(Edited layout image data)
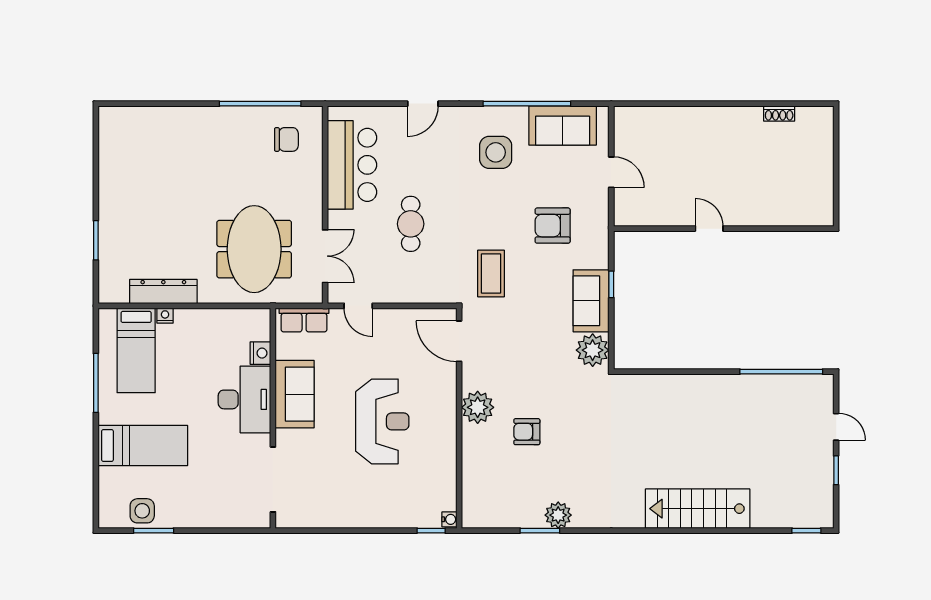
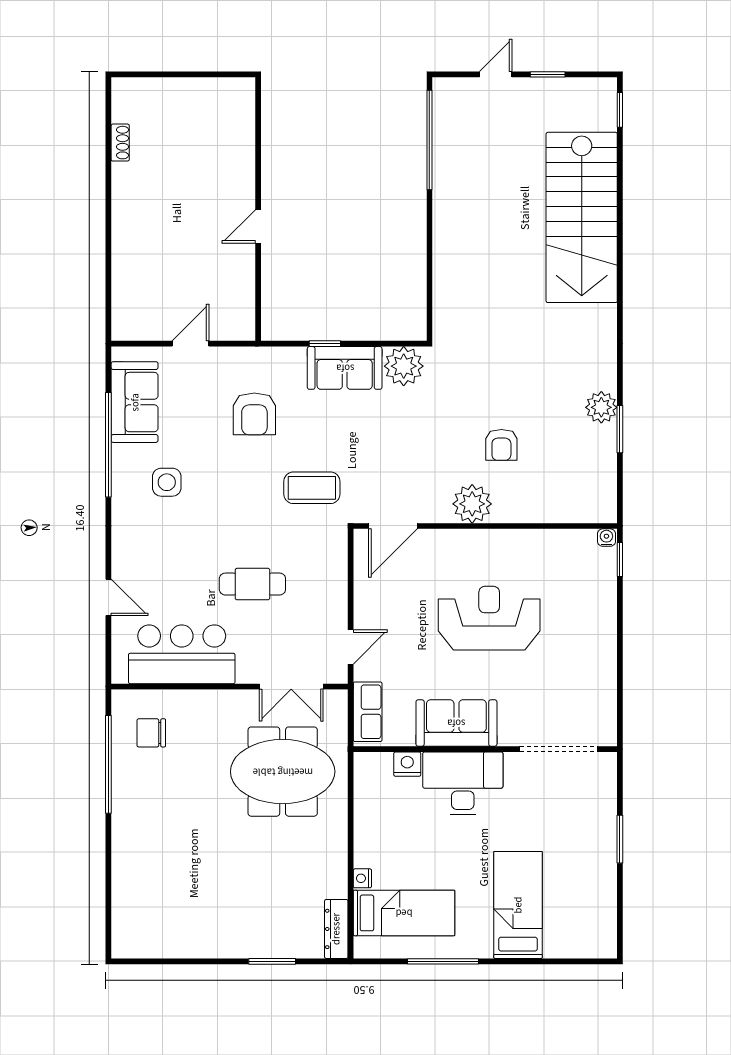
door: (423, 104) -> (108, 597), moved
chair: (286, 139) -> (151, 733), turned -90
side table: (496, 152) -> (167, 482), width x0.73, depth x0.73
double door: (325, 256) -> (291, 687), swing flipped
dresser: (163, 291) -> (336, 929), moved, width x0.73, depth x0.80
stairs: (698, 509) -> (582, 217), width x1.36, depth x1.51
side table: (142, 511) -> (596, 906), removed
window: (154, 531) -> (620, 839), moved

◆ **WRITTEN TASK**
Search the data for the string "table" and copy each line where it appears.

◆ **RESULT**
side table: (496, 152) -> (167, 482), width x0.73, depth x0.73
side table: (142, 511) -> (596, 906), removed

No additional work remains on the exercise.